The problem:
Copy, exactly and without additions, every line in the records below from the one holding "camera: 45 degrees left, 15 degrees down" through the one holding "- turquoise present (543 305 603 377)", both ends included.

* * *

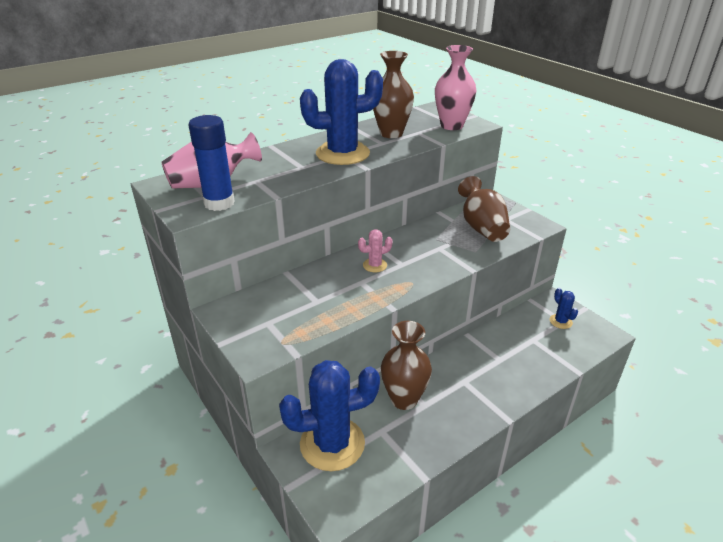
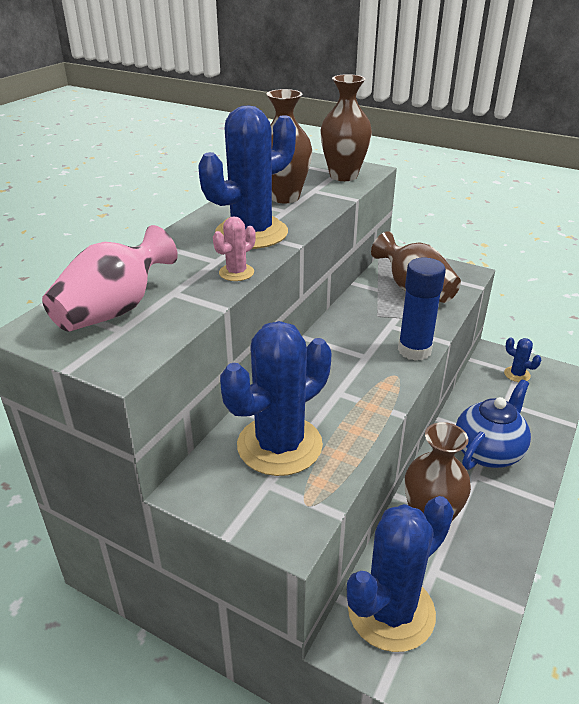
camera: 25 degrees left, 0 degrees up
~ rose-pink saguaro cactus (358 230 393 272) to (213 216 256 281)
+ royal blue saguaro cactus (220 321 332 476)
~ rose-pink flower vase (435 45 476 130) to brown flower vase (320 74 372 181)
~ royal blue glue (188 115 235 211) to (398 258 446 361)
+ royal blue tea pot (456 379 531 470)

* * *

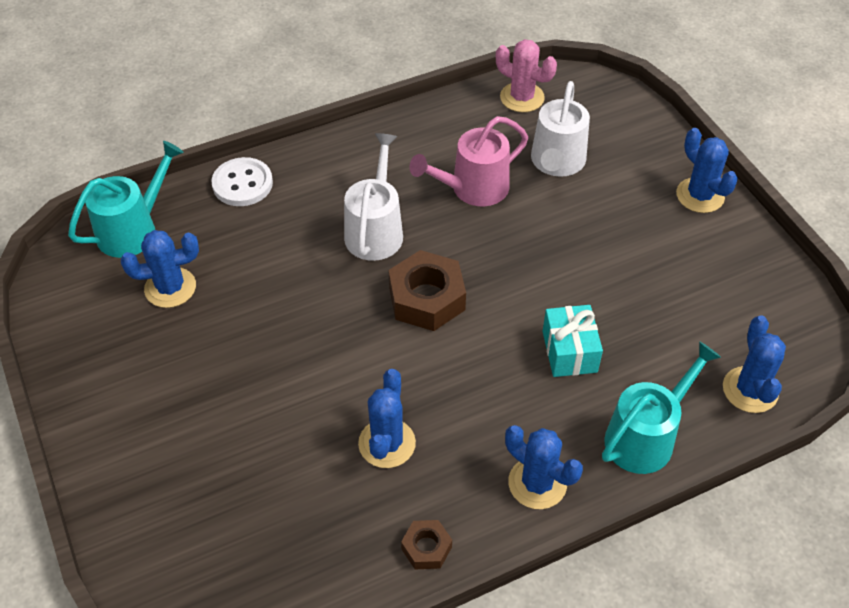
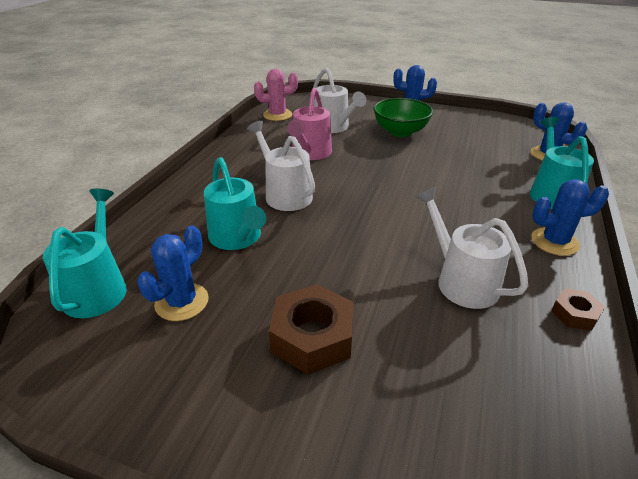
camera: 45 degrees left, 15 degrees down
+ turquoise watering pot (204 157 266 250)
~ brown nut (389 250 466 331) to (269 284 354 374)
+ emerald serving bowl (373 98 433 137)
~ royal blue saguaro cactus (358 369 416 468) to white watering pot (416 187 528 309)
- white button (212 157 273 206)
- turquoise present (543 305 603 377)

* * *

Answer section:
camera: 45 degrees left, 15 degrees down
+ turquoise watering pot (204 157 266 250)
~ brown nut (389 250 466 331) to (269 284 354 374)
+ emerald serving bowl (373 98 433 137)
~ royal blue saguaro cactus (358 369 416 468) to white watering pot (416 187 528 309)
- white button (212 157 273 206)
- turquoise present (543 305 603 377)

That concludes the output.